* WORK TO BE COMPLETED
Each record must reappear in the answer exactly as it is written.

* SUPPLIED DATA
== Segment start ==
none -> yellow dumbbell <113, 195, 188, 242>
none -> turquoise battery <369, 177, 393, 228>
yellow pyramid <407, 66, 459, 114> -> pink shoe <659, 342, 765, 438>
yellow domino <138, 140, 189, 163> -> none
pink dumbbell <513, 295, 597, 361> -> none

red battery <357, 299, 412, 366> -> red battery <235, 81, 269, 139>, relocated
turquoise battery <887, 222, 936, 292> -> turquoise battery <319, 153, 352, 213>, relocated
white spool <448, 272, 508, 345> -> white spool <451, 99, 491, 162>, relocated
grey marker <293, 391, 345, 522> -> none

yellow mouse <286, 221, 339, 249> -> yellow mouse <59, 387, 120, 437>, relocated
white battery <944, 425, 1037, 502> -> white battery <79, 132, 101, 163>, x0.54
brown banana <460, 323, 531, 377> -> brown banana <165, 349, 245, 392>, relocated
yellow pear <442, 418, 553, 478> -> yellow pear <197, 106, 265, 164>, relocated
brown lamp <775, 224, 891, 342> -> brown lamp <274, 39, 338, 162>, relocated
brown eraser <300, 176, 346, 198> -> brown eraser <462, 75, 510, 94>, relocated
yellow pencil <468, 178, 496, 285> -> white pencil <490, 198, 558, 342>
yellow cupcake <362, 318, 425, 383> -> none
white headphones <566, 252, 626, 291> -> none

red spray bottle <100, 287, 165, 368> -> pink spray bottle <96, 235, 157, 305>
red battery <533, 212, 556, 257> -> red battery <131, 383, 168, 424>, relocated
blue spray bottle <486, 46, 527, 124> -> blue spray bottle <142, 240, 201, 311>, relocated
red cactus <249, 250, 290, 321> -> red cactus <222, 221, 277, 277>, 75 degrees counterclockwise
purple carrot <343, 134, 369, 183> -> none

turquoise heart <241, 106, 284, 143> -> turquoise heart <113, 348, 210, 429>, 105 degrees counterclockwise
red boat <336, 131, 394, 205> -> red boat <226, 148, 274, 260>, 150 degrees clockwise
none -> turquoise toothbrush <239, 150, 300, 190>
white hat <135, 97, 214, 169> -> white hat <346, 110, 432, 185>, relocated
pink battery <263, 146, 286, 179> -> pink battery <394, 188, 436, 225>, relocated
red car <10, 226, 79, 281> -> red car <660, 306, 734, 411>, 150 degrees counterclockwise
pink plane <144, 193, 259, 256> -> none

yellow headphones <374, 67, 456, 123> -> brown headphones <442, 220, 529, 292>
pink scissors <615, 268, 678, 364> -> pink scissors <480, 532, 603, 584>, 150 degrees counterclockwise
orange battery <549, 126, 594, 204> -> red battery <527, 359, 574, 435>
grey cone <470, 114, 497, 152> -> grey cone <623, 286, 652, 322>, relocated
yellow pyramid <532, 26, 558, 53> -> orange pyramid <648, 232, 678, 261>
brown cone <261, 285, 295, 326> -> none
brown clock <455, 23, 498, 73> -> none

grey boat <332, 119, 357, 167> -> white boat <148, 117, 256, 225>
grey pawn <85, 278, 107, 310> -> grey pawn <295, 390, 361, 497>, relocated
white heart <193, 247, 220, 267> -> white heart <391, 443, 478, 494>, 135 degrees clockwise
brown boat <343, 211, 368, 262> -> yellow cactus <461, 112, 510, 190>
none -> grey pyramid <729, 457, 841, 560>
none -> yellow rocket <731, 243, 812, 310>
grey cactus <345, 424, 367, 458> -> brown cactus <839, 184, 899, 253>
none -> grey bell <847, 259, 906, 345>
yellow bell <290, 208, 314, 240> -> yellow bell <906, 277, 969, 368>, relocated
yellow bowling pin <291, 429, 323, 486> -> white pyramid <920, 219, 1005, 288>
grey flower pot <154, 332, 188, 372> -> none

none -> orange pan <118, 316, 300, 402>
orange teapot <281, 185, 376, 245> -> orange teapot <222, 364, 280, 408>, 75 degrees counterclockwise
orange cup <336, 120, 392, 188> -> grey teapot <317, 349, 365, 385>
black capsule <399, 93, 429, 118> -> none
== Segment end ==
* WRITTEN REPLY
none -> yellow dumbbell <113, 195, 188, 242>
none -> turquoise battery <369, 177, 393, 228>
yellow pyramid <407, 66, 459, 114> -> pink shoe <659, 342, 765, 438>
yellow domino <138, 140, 189, 163> -> none
pink dumbbell <513, 295, 597, 361> -> none

red battery <357, 299, 412, 366> -> red battery <235, 81, 269, 139>, relocated
turquoise battery <887, 222, 936, 292> -> turquoise battery <319, 153, 352, 213>, relocated
white spool <448, 272, 508, 345> -> white spool <451, 99, 491, 162>, relocated
grey marker <293, 391, 345, 522> -> none

yellow mouse <286, 221, 339, 249> -> yellow mouse <59, 387, 120, 437>, relocated
white battery <944, 425, 1037, 502> -> white battery <79, 132, 101, 163>, x0.54
brown banana <460, 323, 531, 377> -> brown banana <165, 349, 245, 392>, relocated
yellow pear <442, 418, 553, 478> -> yellow pear <197, 106, 265, 164>, relocated
brown lamp <775, 224, 891, 342> -> brown lamp <274, 39, 338, 162>, relocated
brown eraser <300, 176, 346, 198> -> brown eraser <462, 75, 510, 94>, relocated
yellow pencil <468, 178, 496, 285> -> white pencil <490, 198, 558, 342>
yellow cupcake <362, 318, 425, 383> -> none
white headphones <566, 252, 626, 291> -> none

red spray bottle <100, 287, 165, 368> -> pink spray bottle <96, 235, 157, 305>
red battery <533, 212, 556, 257> -> red battery <131, 383, 168, 424>, relocated
blue spray bottle <486, 46, 527, 124> -> blue spray bottle <142, 240, 201, 311>, relocated
red cactus <249, 250, 290, 321> -> red cactus <222, 221, 277, 277>, 75 degrees counterclockwise
purple carrot <343, 134, 369, 183> -> none

turquoise heart <241, 106, 284, 143> -> turquoise heart <113, 348, 210, 429>, 105 degrees counterclockwise
red boat <336, 131, 394, 205> -> red boat <226, 148, 274, 260>, 150 degrees clockwise
none -> turquoise toothbrush <239, 150, 300, 190>
white hat <135, 97, 214, 169> -> white hat <346, 110, 432, 185>, relocated
pink battery <263, 146, 286, 179> -> pink battery <394, 188, 436, 225>, relocated
red car <10, 226, 79, 281> -> red car <660, 306, 734, 411>, 150 degrees counterclockwise
pink plane <144, 193, 259, 256> -> none

yellow headphones <374, 67, 456, 123> -> brown headphones <442, 220, 529, 292>
pink scissors <615, 268, 678, 364> -> pink scissors <480, 532, 603, 584>, 150 degrees counterclockwise
orange battery <549, 126, 594, 204> -> red battery <527, 359, 574, 435>
grey cone <470, 114, 497, 152> -> grey cone <623, 286, 652, 322>, relocated
yellow pyramid <532, 26, 558, 53> -> orange pyramid <648, 232, 678, 261>
brown cone <261, 285, 295, 326> -> none
brown clock <455, 23, 498, 73> -> none

grey boat <332, 119, 357, 167> -> white boat <148, 117, 256, 225>
grey pawn <85, 278, 107, 310> -> grey pawn <295, 390, 361, 497>, relocated
white heart <193, 247, 220, 267> -> white heart <391, 443, 478, 494>, 135 degrees clockwise
brown boat <343, 211, 368, 262> -> yellow cactus <461, 112, 510, 190>
none -> grey pyramid <729, 457, 841, 560>
none -> yellow rocket <731, 243, 812, 310>
grey cactus <345, 424, 367, 458> -> brown cactus <839, 184, 899, 253>
none -> grey bell <847, 259, 906, 345>
yellow bell <290, 208, 314, 240> -> yellow bell <906, 277, 969, 368>, relocated
yellow bowling pin <291, 429, 323, 486> -> white pyramid <920, 219, 1005, 288>
grey flower pot <154, 332, 188, 372> -> none

none -> orange pan <118, 316, 300, 402>
orange teapot <281, 185, 376, 245> -> orange teapot <222, 364, 280, 408>, 75 degrees counterclockwise
orange cup <336, 120, 392, 188> -> grey teapot <317, 349, 365, 385>
black capsule <399, 93, 429, 118> -> none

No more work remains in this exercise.